### Task requirements
What you should give back is every line from the one containing "yellow candle (no. 2 from left) => nothing" through the last line of the records below, word for word and without pictures.
··· Provided records
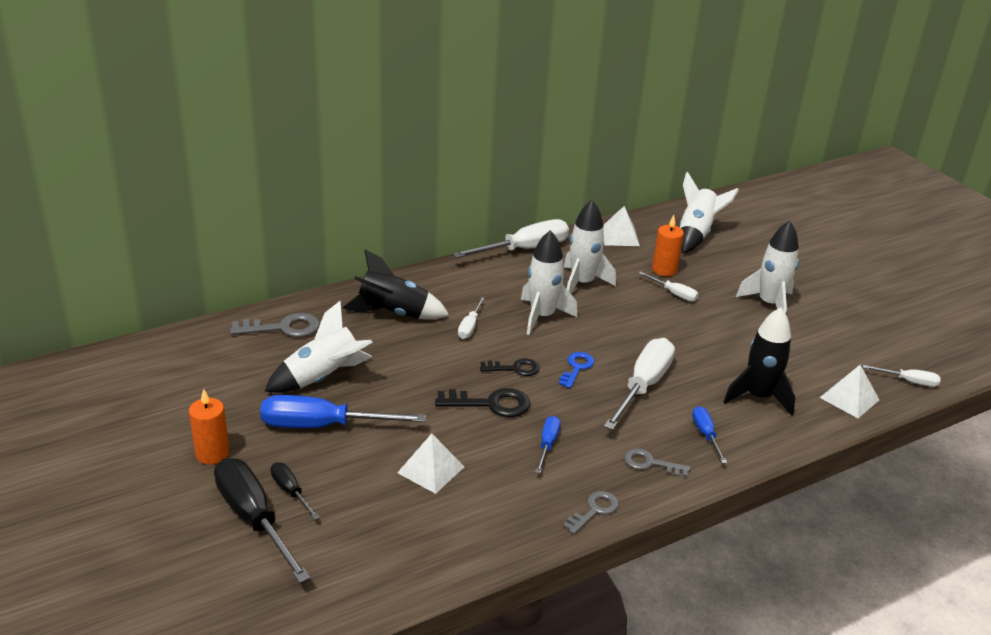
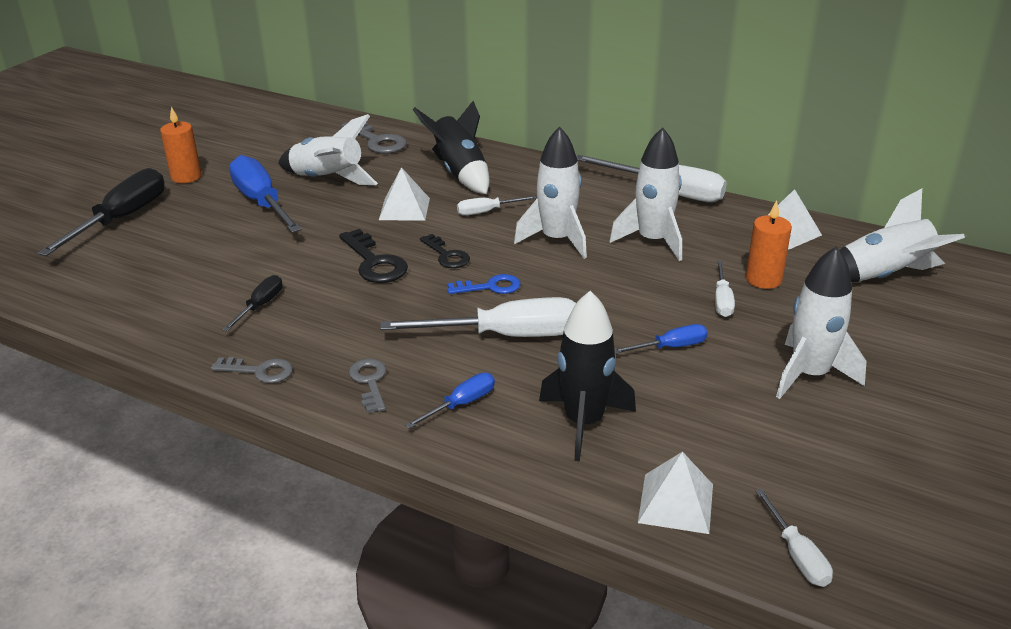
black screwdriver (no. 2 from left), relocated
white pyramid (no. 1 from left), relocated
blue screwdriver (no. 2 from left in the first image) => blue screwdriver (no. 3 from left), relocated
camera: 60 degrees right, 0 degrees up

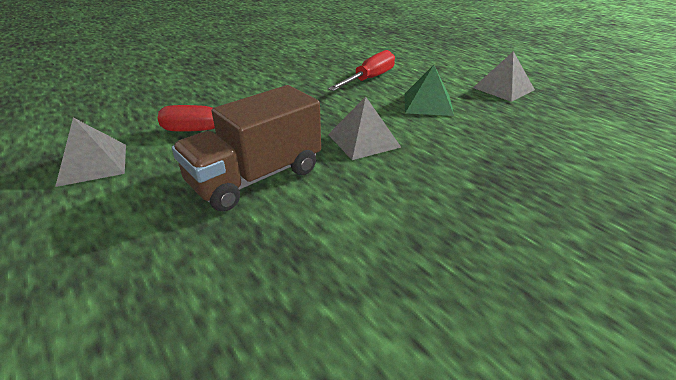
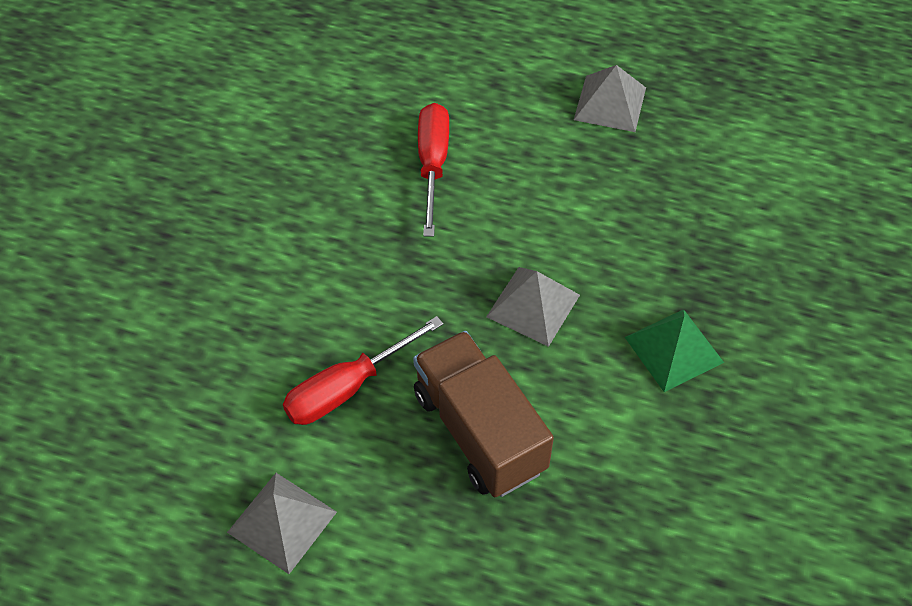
brown truck, 135 degrees clockwise
green pyramid, relocated
camera: 35 degrees left, 20 degrees up

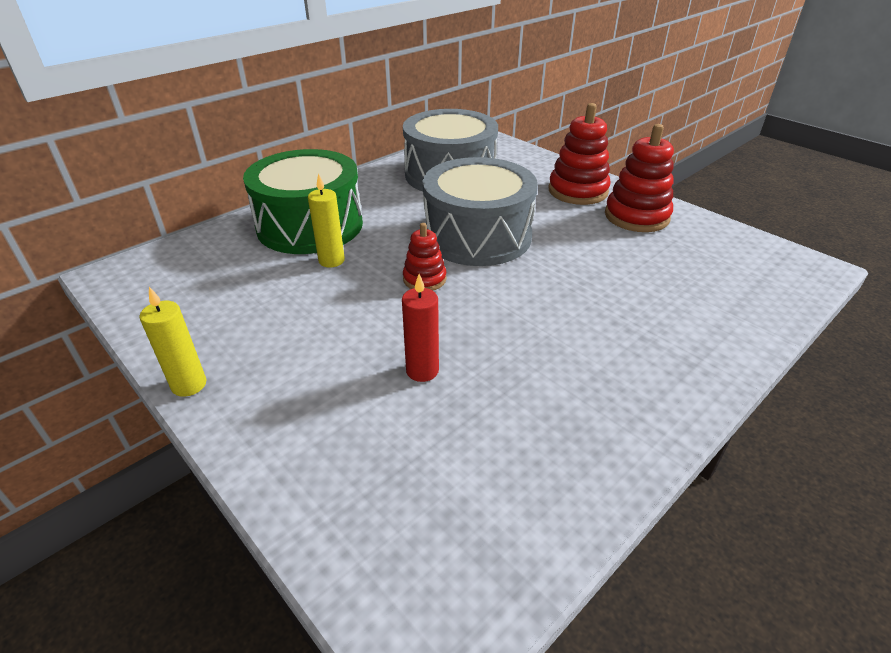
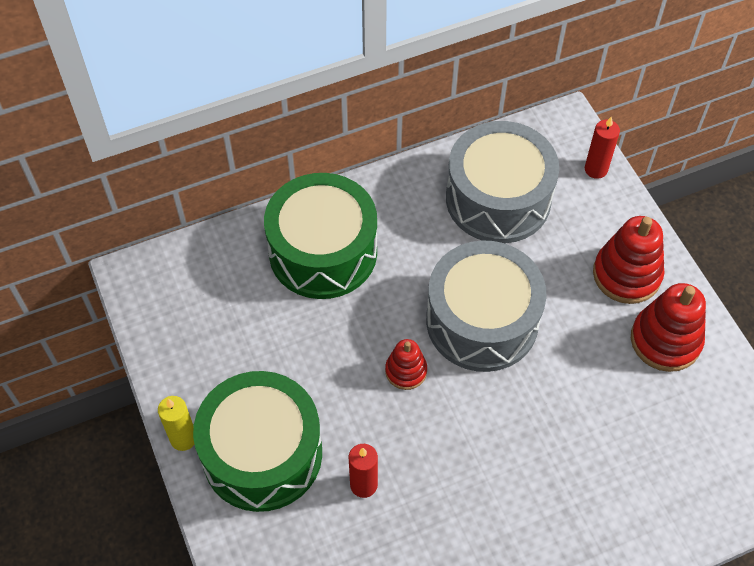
nothing => green drum (no. 1 from left)
nothing => red candle (no. 2 from left)
yellow candle (no. 2 from left) => nothing
camera: 20 degrees right, 20 degrees up

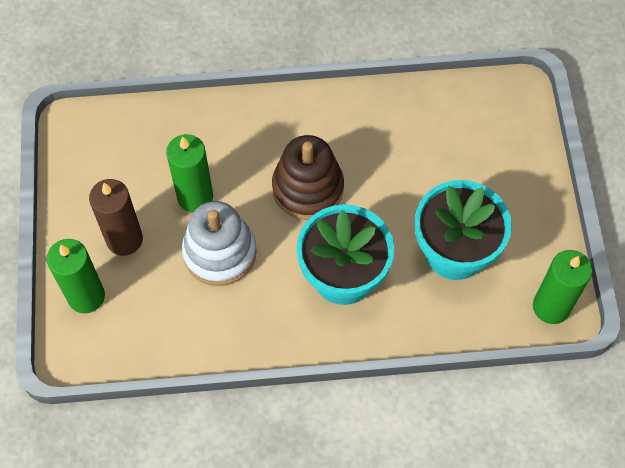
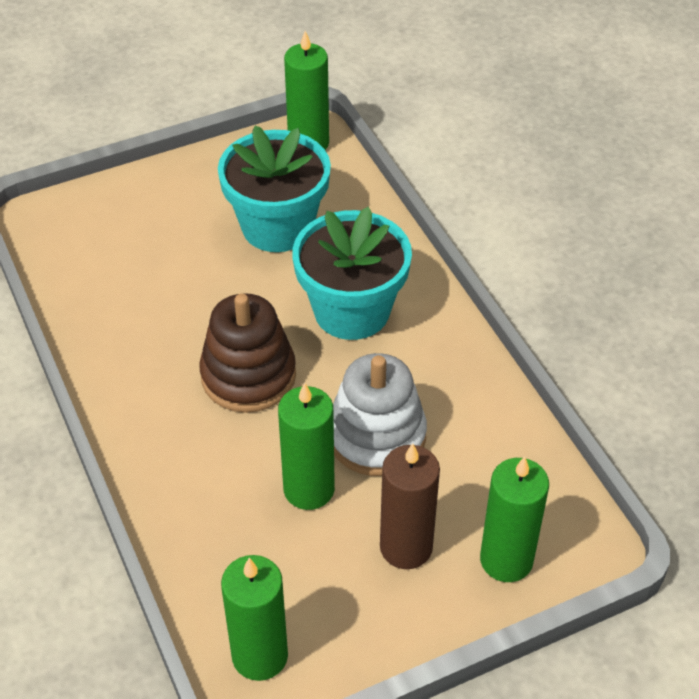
nothing => green candle (no. 1 from left)
camera: 110 degrees left, 15 degrees down

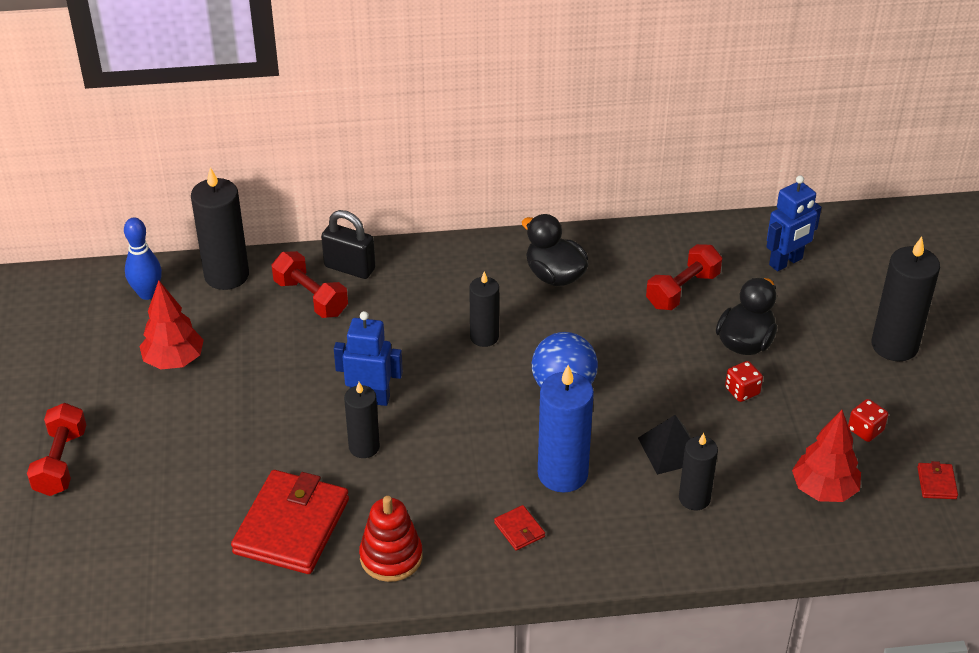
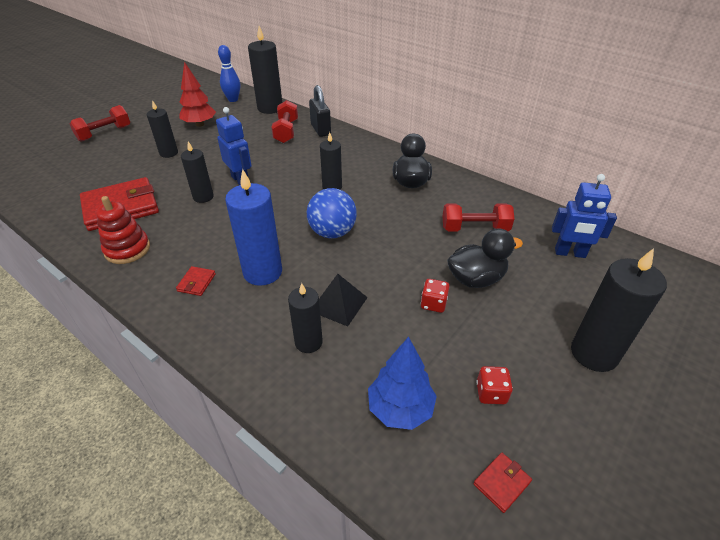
nothing => black candle (no. 1 from left)
red tree (no. 2 from left) => blue tree
camera: 45 degrees right, 0 degrees up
······
### Exercise output
yellow candle (no. 2 from left) => nothing
camera: 20 degrees right, 20 degrees up

nothing => green candle (no. 1 from left)
camera: 110 degrees left, 15 degrees down

nothing => black candle (no. 1 from left)
red tree (no. 2 from left) => blue tree
camera: 45 degrees right, 0 degrees up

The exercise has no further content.